Dataset records
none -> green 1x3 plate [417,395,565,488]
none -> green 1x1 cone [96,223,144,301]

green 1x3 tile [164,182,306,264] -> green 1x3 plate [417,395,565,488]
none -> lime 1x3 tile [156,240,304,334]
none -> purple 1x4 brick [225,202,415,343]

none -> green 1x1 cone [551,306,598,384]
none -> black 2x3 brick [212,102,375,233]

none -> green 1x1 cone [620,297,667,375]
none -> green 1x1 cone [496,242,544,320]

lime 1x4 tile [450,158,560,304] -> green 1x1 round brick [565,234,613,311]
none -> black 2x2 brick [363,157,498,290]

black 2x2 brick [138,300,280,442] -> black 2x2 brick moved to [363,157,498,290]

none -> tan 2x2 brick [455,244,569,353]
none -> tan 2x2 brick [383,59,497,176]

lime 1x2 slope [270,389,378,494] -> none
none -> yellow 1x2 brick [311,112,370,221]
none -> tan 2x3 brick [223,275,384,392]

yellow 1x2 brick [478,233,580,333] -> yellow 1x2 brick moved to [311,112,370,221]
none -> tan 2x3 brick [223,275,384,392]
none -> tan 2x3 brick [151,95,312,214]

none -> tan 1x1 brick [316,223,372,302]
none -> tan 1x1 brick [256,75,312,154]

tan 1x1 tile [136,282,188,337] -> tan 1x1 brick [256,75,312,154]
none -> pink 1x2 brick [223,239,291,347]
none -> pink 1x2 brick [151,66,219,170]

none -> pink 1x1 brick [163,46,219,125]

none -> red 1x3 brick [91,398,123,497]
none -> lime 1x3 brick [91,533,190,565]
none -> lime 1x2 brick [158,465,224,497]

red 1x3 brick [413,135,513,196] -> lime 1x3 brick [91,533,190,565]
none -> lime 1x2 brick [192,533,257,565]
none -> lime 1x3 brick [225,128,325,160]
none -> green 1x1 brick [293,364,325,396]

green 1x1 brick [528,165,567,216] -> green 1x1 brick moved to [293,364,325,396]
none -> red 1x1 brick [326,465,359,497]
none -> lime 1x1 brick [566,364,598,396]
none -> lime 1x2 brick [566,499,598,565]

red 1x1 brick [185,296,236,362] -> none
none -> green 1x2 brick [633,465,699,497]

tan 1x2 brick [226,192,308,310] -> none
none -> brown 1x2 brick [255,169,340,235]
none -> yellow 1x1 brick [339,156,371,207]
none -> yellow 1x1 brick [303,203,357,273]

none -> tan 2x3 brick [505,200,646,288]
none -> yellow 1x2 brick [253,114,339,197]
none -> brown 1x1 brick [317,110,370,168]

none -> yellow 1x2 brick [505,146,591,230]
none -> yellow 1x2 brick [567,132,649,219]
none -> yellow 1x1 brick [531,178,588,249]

WORK REQUEST =>
Reproduce the entries exactly, starting at their first line and stopping after the line with "none -> black 2x3 brick [212,102,375,233]".

EXPECTED ANSWER =>
none -> green 1x3 plate [417,395,565,488]
none -> green 1x1 cone [96,223,144,301]

green 1x3 tile [164,182,306,264] -> green 1x3 plate [417,395,565,488]
none -> lime 1x3 tile [156,240,304,334]
none -> purple 1x4 brick [225,202,415,343]

none -> green 1x1 cone [551,306,598,384]
none -> black 2x3 brick [212,102,375,233]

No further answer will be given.